• Aim of the exercise:
Reproduce exactly the lines below from the one containing "D1: zener 9.1V" through the one containing "SW3: button (GND, N001) -> switch (GND, N001)", including both, and nothing else.

• Data supplied:
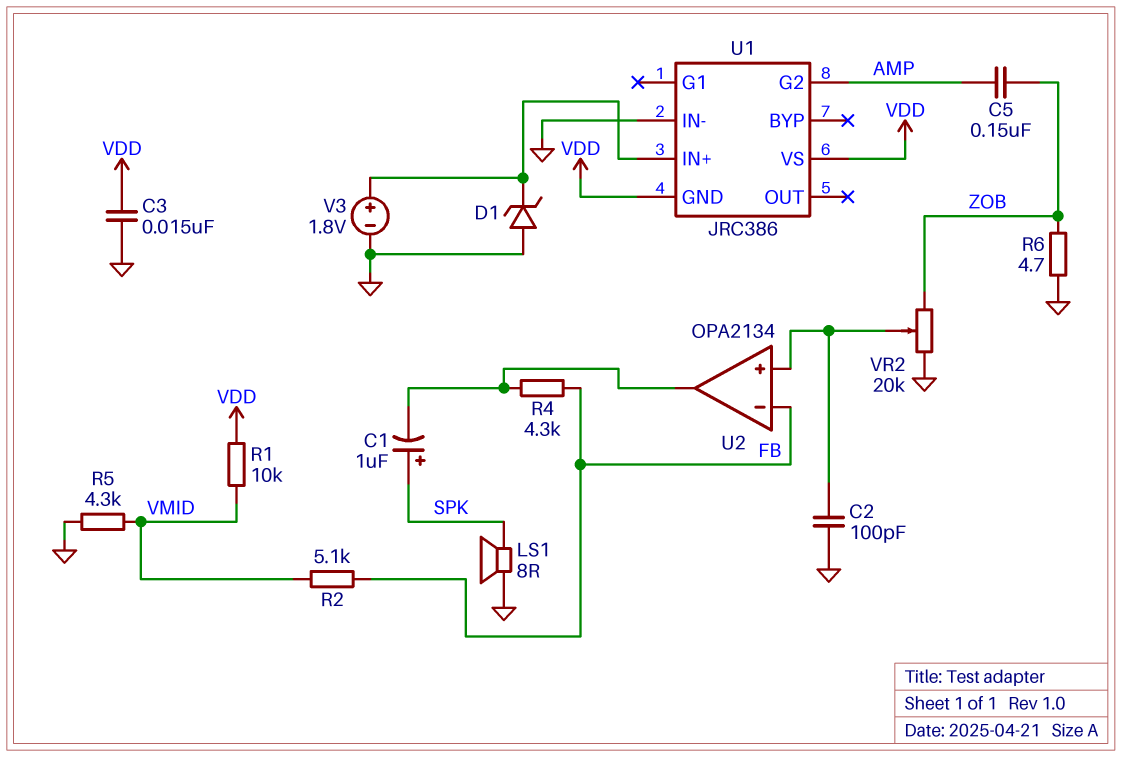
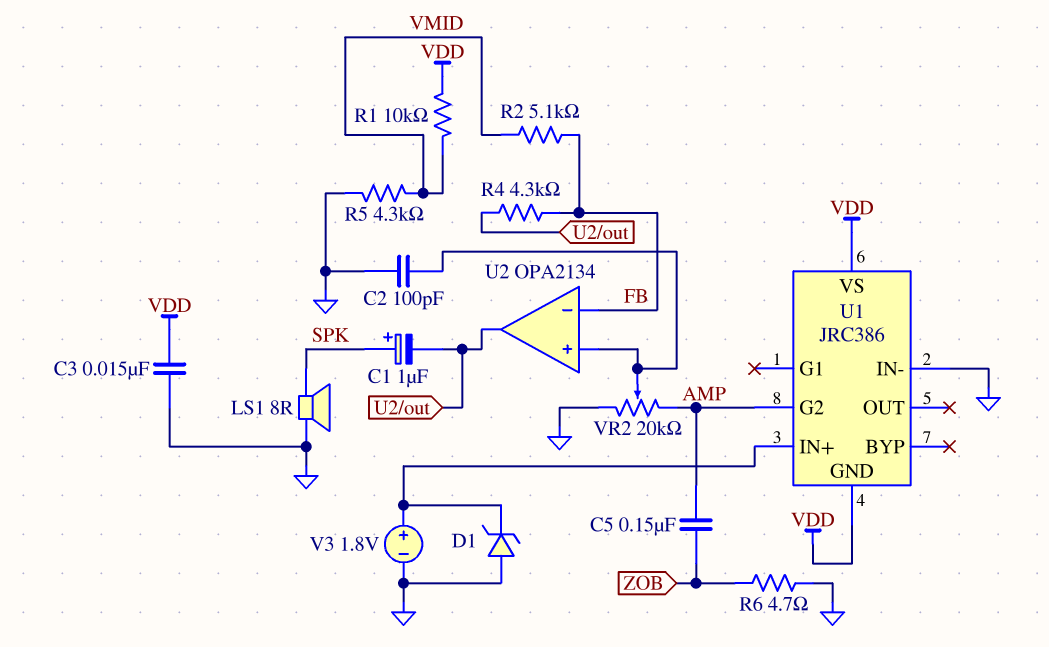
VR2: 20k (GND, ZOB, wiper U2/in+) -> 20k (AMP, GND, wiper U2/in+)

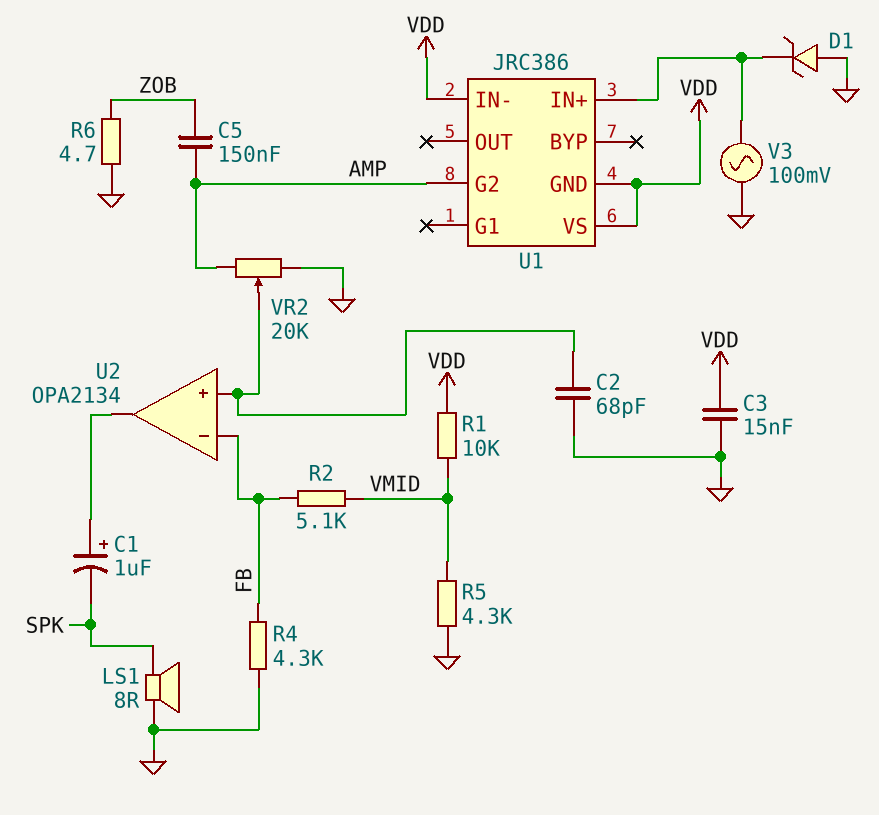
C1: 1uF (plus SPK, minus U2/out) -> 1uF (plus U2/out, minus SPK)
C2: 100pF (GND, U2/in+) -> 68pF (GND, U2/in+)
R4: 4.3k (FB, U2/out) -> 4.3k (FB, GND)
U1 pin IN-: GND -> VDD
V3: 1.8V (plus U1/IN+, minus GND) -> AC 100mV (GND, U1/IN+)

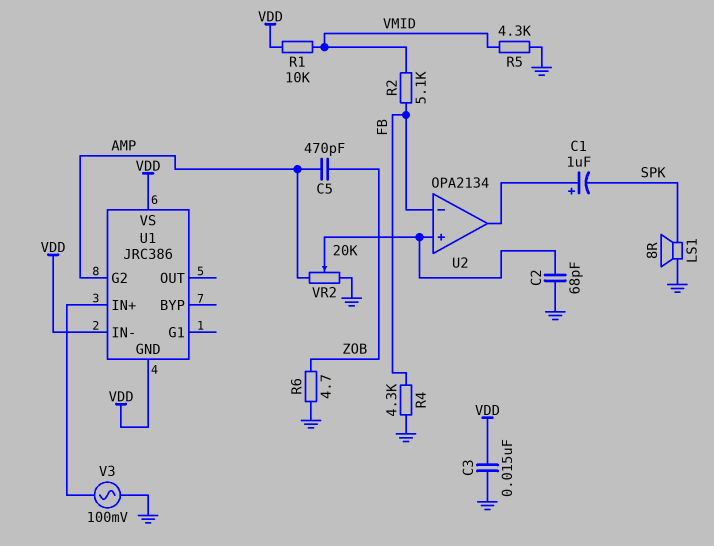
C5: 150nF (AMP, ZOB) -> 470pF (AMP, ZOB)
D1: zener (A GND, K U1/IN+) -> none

==

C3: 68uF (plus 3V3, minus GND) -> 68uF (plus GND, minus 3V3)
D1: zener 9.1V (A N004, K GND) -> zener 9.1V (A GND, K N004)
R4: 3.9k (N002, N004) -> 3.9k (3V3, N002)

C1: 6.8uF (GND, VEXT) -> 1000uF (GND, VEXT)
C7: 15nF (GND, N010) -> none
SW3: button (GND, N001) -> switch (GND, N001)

• Response to this exercise:
D1: zener 9.1V (A N004, K GND) -> zener 9.1V (A GND, K N004)
R4: 3.9k (N002, N004) -> 3.9k (3V3, N002)

C1: 6.8uF (GND, VEXT) -> 1000uF (GND, VEXT)
C7: 15nF (GND, N010) -> none
SW3: button (GND, N001) -> switch (GND, N001)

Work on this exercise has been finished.